What to produce
Without the pictures, give the listing below again exactly.

*** Data for analysis Section Begins ***

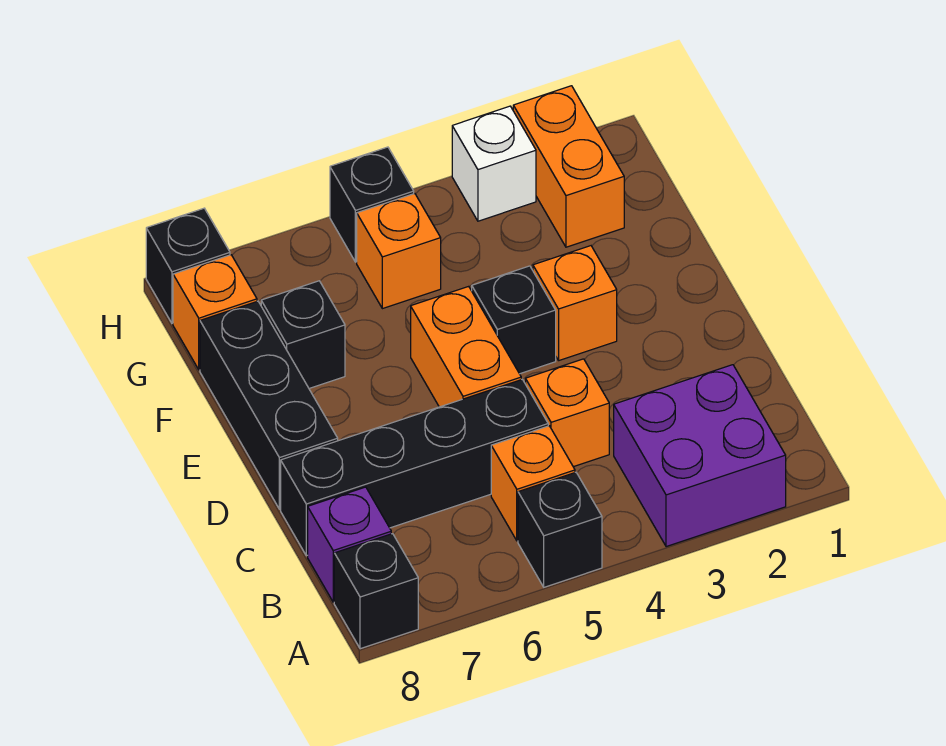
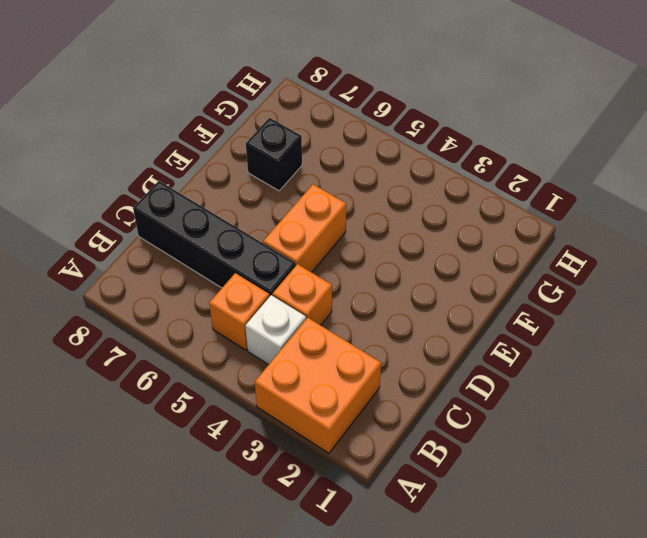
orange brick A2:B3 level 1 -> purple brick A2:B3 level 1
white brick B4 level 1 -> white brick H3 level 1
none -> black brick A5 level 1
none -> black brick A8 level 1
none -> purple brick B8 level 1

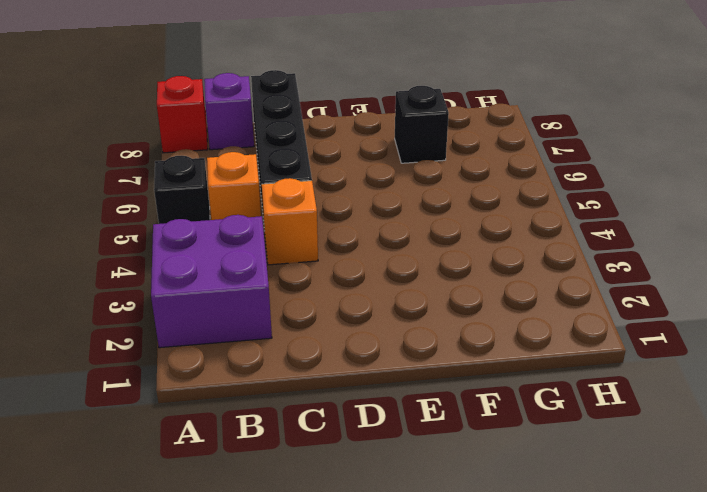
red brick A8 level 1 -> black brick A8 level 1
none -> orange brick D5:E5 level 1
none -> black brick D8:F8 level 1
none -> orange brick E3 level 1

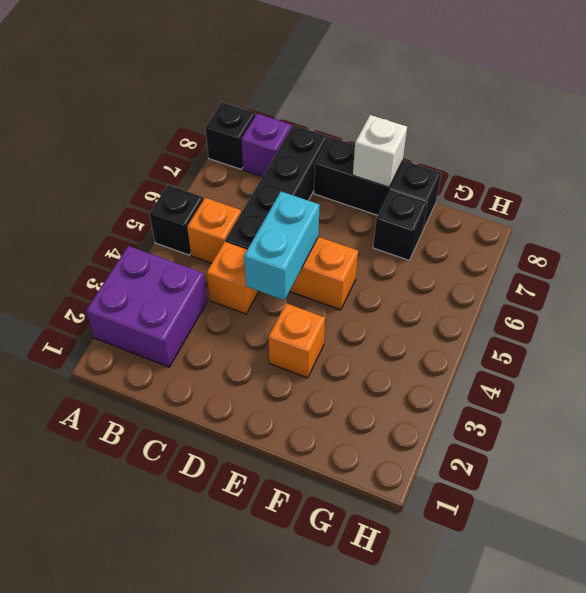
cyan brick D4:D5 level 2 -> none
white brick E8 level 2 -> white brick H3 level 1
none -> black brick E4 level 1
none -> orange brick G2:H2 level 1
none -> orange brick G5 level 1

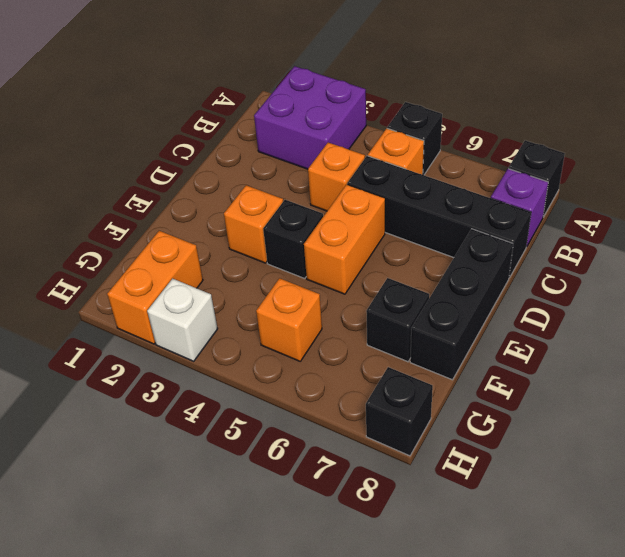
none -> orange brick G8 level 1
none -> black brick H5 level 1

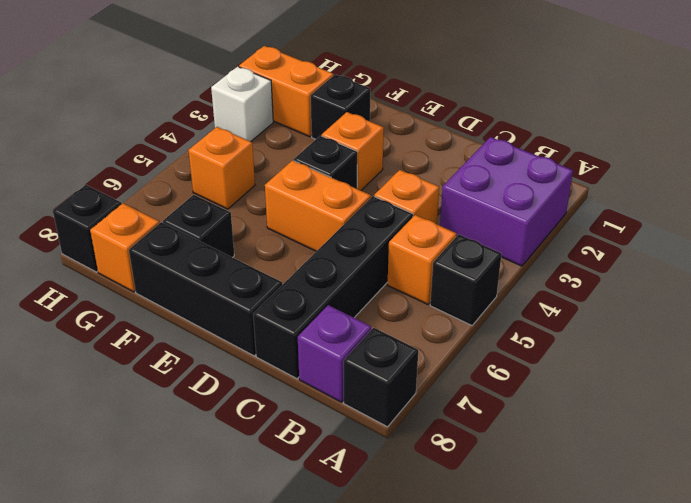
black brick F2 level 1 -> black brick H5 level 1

*** Data for analysis Section Ends ***

Task output
orange brick A2:B3 level 1 -> purple brick A2:B3 level 1
white brick B4 level 1 -> white brick H3 level 1
none -> black brick A5 level 1
none -> black brick A8 level 1
none -> purple brick B8 level 1

red brick A8 level 1 -> black brick A8 level 1
none -> orange brick D5:E5 level 1
none -> black brick D8:F8 level 1
none -> orange brick E3 level 1

cyan brick D4:D5 level 2 -> none
white brick E8 level 2 -> white brick H3 level 1
none -> black brick E4 level 1
none -> orange brick G2:H2 level 1
none -> orange brick G5 level 1

none -> orange brick G8 level 1
none -> black brick H5 level 1

black brick F2 level 1 -> black brick H5 level 1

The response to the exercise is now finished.